▶ [SOURCE INFORMATION]:
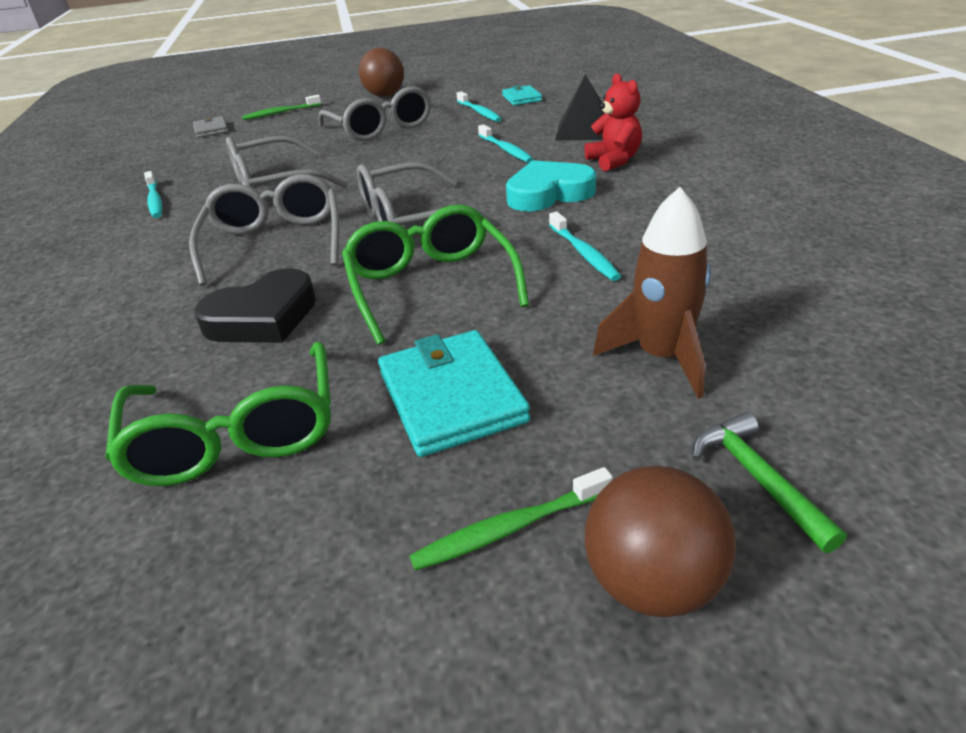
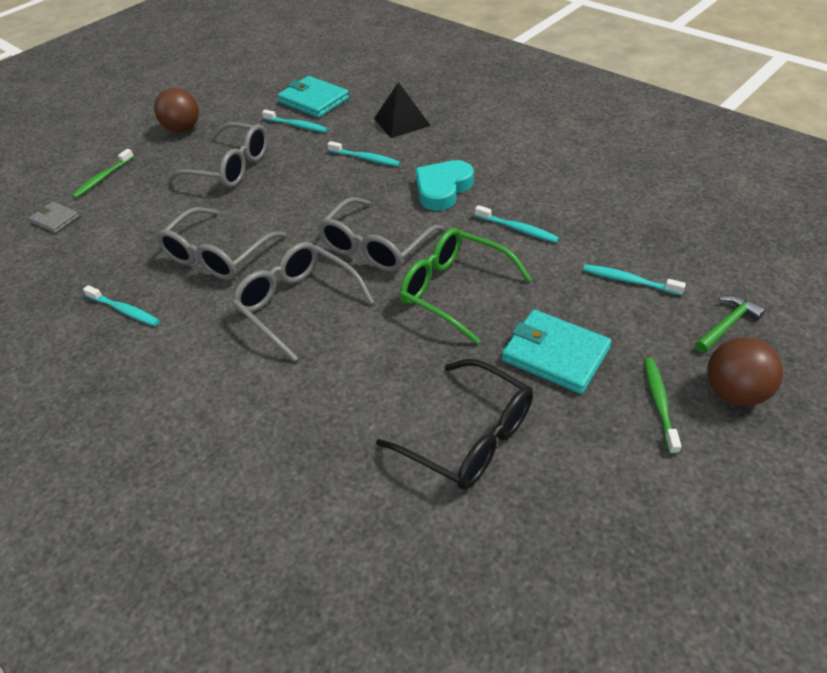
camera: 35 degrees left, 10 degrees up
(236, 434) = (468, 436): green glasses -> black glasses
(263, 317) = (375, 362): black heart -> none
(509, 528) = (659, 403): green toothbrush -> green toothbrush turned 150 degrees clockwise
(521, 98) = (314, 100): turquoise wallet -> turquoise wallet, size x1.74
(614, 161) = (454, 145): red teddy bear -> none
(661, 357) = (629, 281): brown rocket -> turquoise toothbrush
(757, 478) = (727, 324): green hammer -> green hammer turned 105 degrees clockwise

▶ [DESCRIPTION OF THE TASK]: Except for the pictures, return every line of the material exactly.

▶ [EXERCISE RESPONSE]:
camera: 35 degrees left, 10 degrees up
(236, 434) = (468, 436): green glasses -> black glasses
(263, 317) = (375, 362): black heart -> none
(509, 528) = (659, 403): green toothbrush -> green toothbrush turned 150 degrees clockwise
(521, 98) = (314, 100): turquoise wallet -> turquoise wallet, size x1.74
(614, 161) = (454, 145): red teddy bear -> none
(661, 357) = (629, 281): brown rocket -> turquoise toothbrush
(757, 478) = (727, 324): green hammer -> green hammer turned 105 degrees clockwise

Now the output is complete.